_WHAT THE TASK ASKS_:
Copy every record below exactly, leaving out any pictures.
========
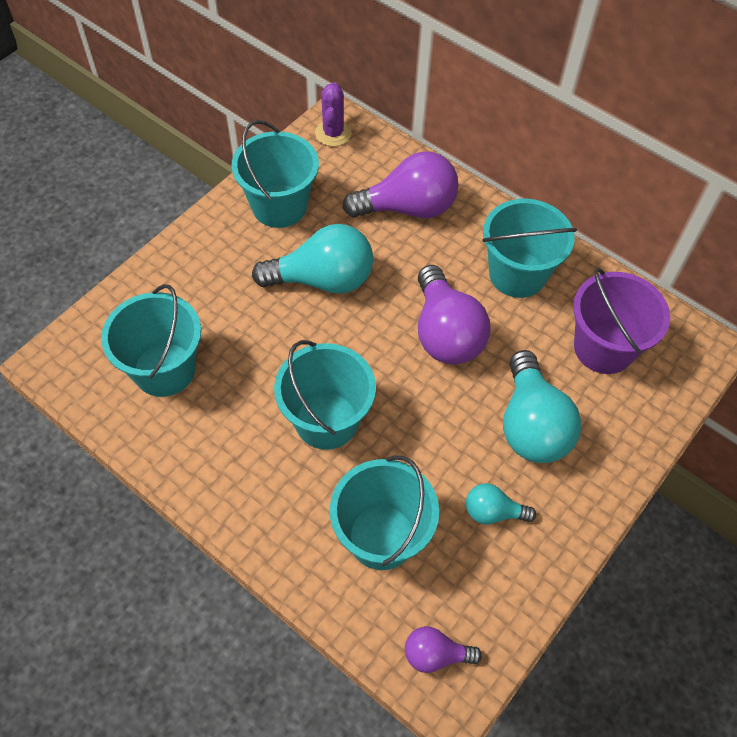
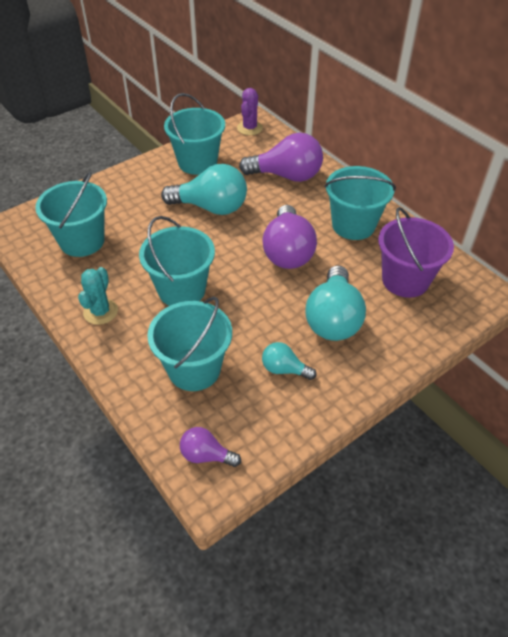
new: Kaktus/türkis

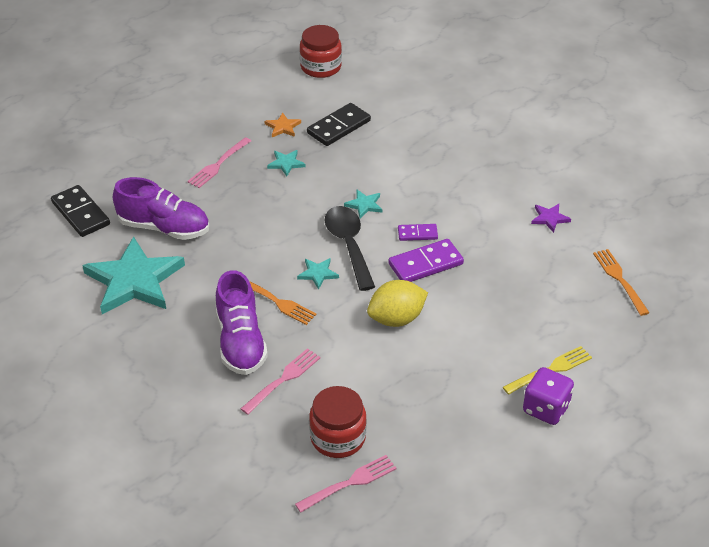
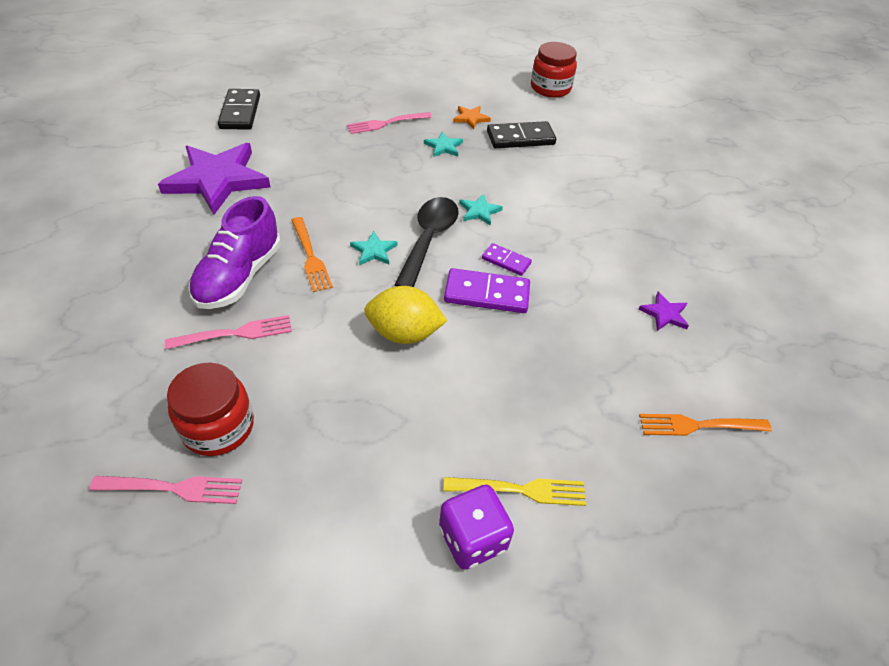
gone: Schuh/lila (no. 1 from left)
repainted: Stern/türkis (no. 1 from left) to Stern/lila (no. 1 from left)
rotated: Gabel/orange (no. 2 from left) 105 degrees counterclockwise

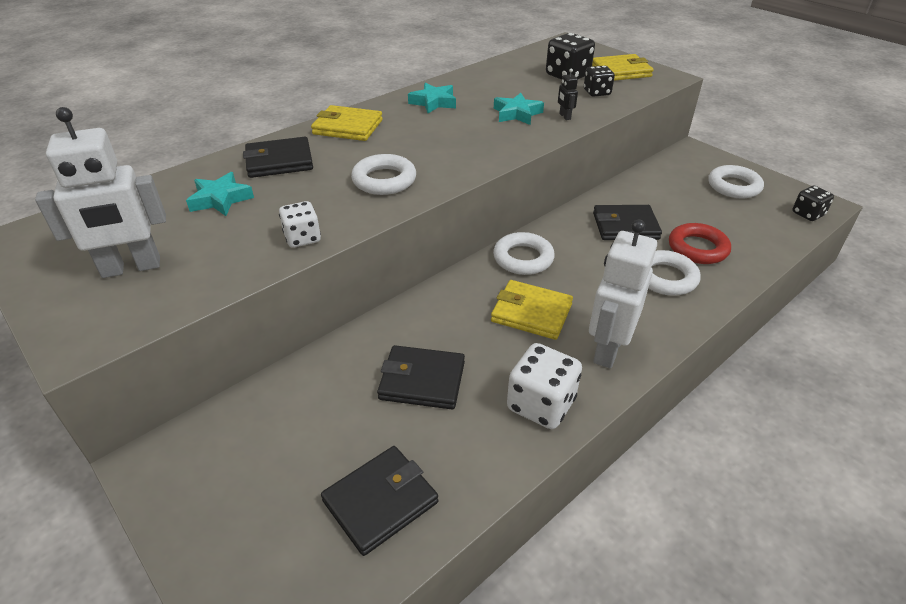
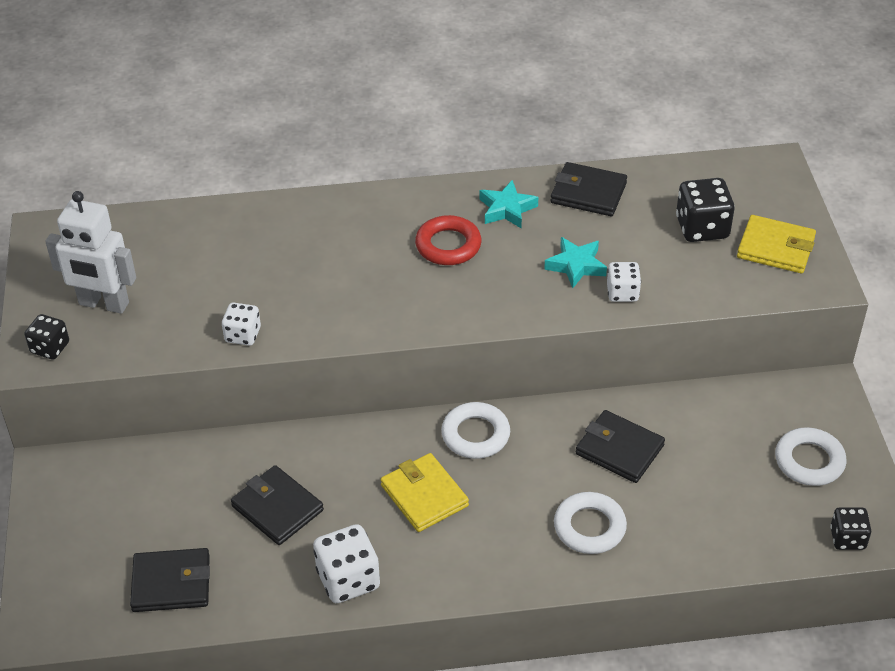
gone: Stern/türkis (no. 1 from left); Geldbörse/gelb (no. 1 from left); Ring/weiß (no. 1 from left); Roboter/weiß (no. 2 from left)
shifted: Spielwürfel/schwarz (no. 2 from left in the first image) to Spielwürfel/schwarz (no. 1 from left); Ring/rot; Geldbörse/schwarz (no. 1 from left in the first image) to Geldbörse/schwarz (no. 3 from left)
swapped: Roboter/schwarz to Spielwürfel/weiß (no. 3 from left)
========
_EXERCISE OUTPUT_:
new: Kaktus/türkis

gone: Schuh/lila (no. 1 from left)
repainted: Stern/türkis (no. 1 from left) to Stern/lila (no. 1 from left)
rotated: Gabel/orange (no. 2 from left) 105 degrees counterclockwise

gone: Stern/türkis (no. 1 from left); Geldbörse/gelb (no. 1 from left); Ring/weiß (no. 1 from left); Roboter/weiß (no. 2 from left)
shifted: Spielwürfel/schwarz (no. 2 from left in the first image) to Spielwürfel/schwarz (no. 1 from left); Ring/rot; Geldbörse/schwarz (no. 1 from left in the first image) to Geldbörse/schwarz (no. 3 from left)
swapped: Roboter/schwarz to Spielwürfel/weiß (no. 3 from left)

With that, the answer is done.